▶ [What to work on]:
From the data below, return all lines holding the string "right".

▶ [Exercise materials]:
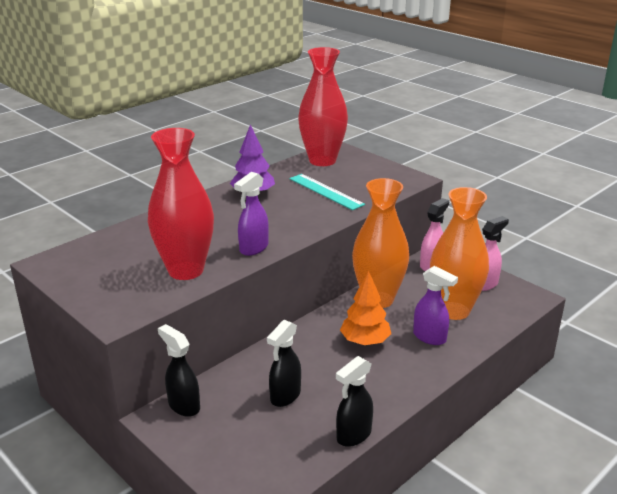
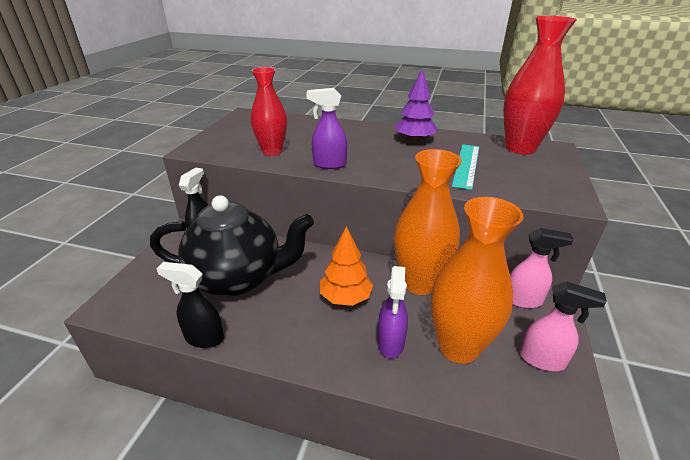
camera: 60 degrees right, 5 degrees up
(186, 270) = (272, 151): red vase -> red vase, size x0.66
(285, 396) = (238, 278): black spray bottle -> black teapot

==

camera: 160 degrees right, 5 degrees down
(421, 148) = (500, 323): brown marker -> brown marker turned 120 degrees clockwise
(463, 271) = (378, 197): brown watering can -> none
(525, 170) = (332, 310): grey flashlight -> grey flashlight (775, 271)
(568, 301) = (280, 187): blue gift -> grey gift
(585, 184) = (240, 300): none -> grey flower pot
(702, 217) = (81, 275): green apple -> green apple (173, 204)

▶ [Written answer]:
camera: 60 degrees right, 5 degrees up
camera: 160 degrees right, 5 degrees down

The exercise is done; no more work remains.